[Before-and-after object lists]
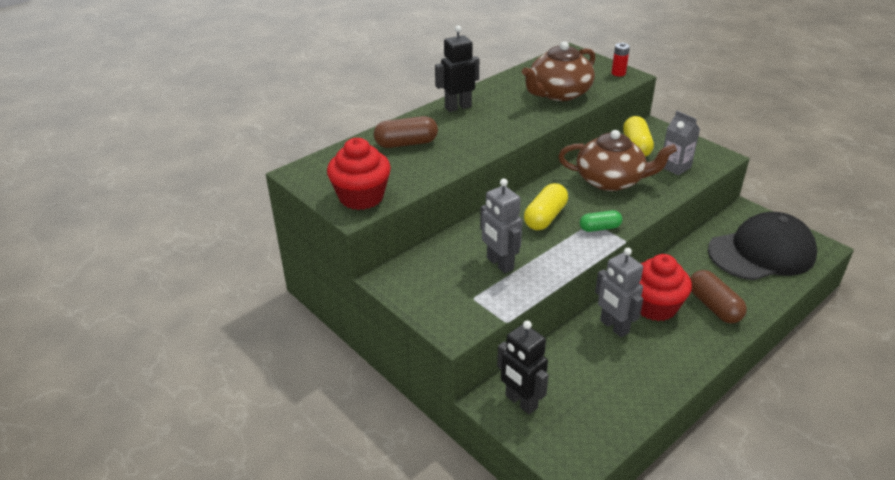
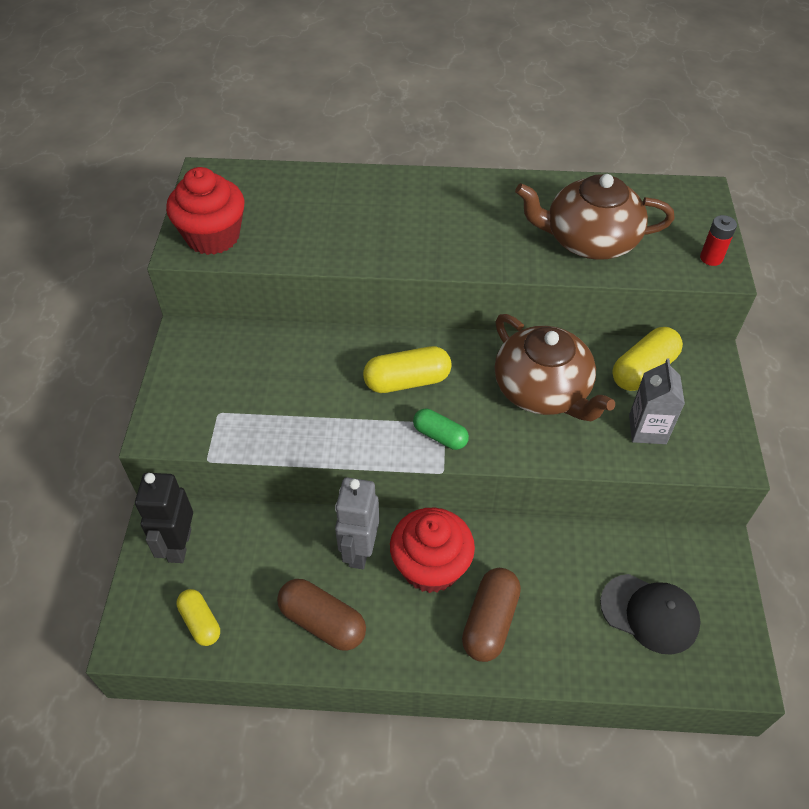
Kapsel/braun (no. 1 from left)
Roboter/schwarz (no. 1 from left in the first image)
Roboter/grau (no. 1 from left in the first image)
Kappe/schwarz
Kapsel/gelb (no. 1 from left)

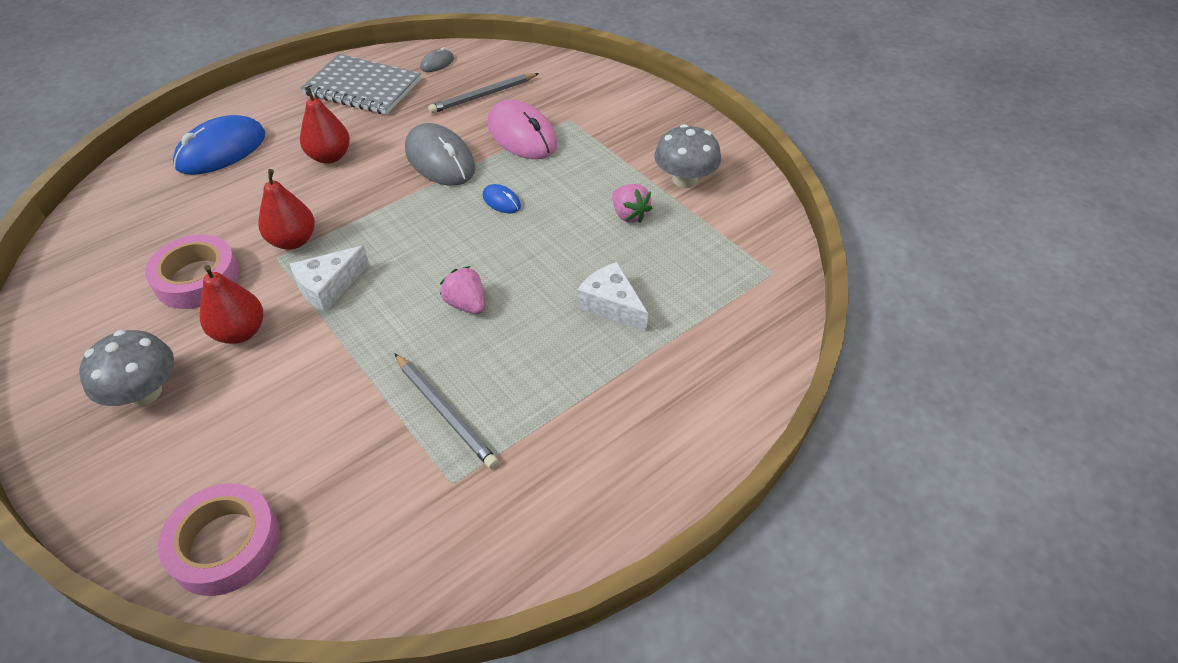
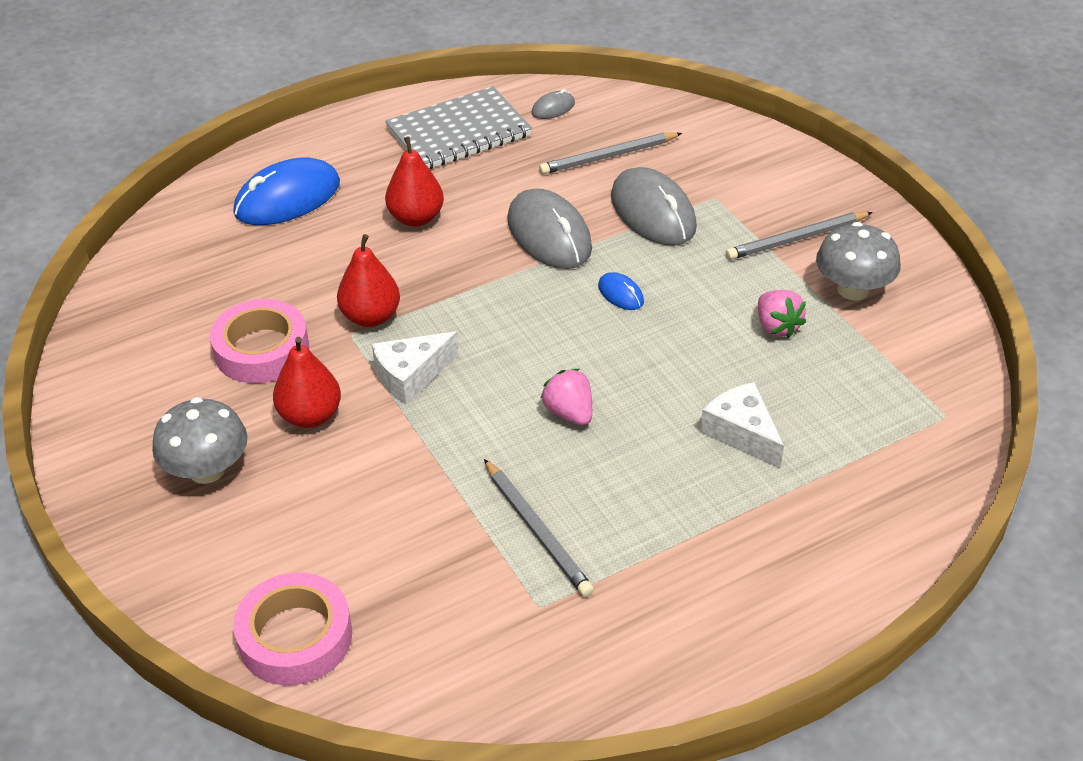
Notizbuch/grau
Computermaus/grau (no. 3 from left)
Bleistift/grau (no. 3 from left)

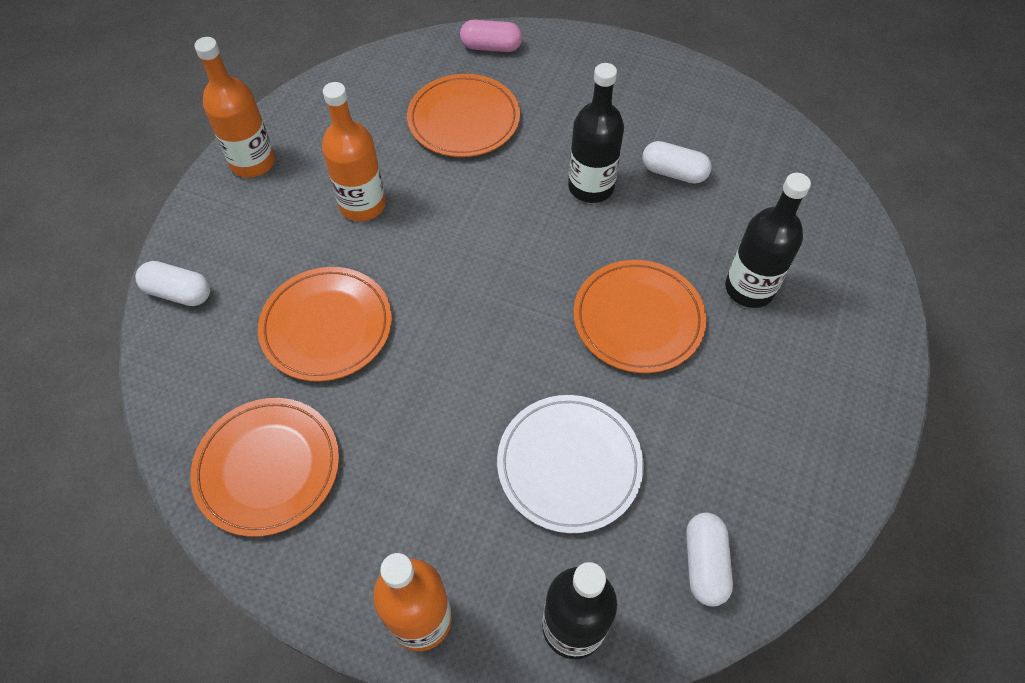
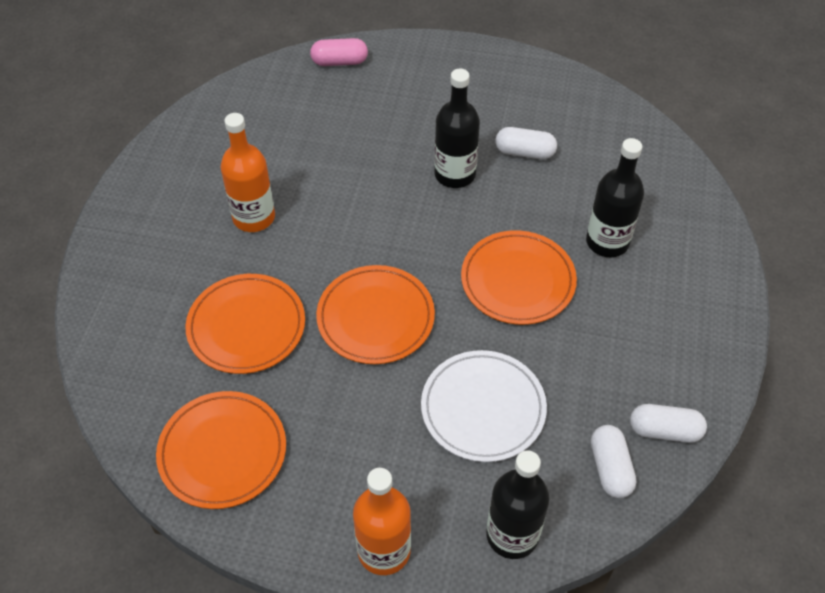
Kapsel/weiß (no. 3 from left)
Flasche/orange (no. 1 from left in the first image)
Teller/orange (no. 3 from left)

__WORK ORDER__: Please print the entries exactly as they stand. Images are not part of the copy.

__WRITTEN RESPONSE__:
Kapsel/braun (no. 1 from left)
Roboter/schwarz (no. 1 from left in the first image)
Roboter/grau (no. 1 from left in the first image)
Kappe/schwarz
Kapsel/gelb (no. 1 from left)

Notizbuch/grau
Computermaus/grau (no. 3 from left)
Bleistift/grau (no. 3 from left)

Kapsel/weiß (no. 3 from left)
Flasche/orange (no. 1 from left in the first image)
Teller/orange (no. 3 from left)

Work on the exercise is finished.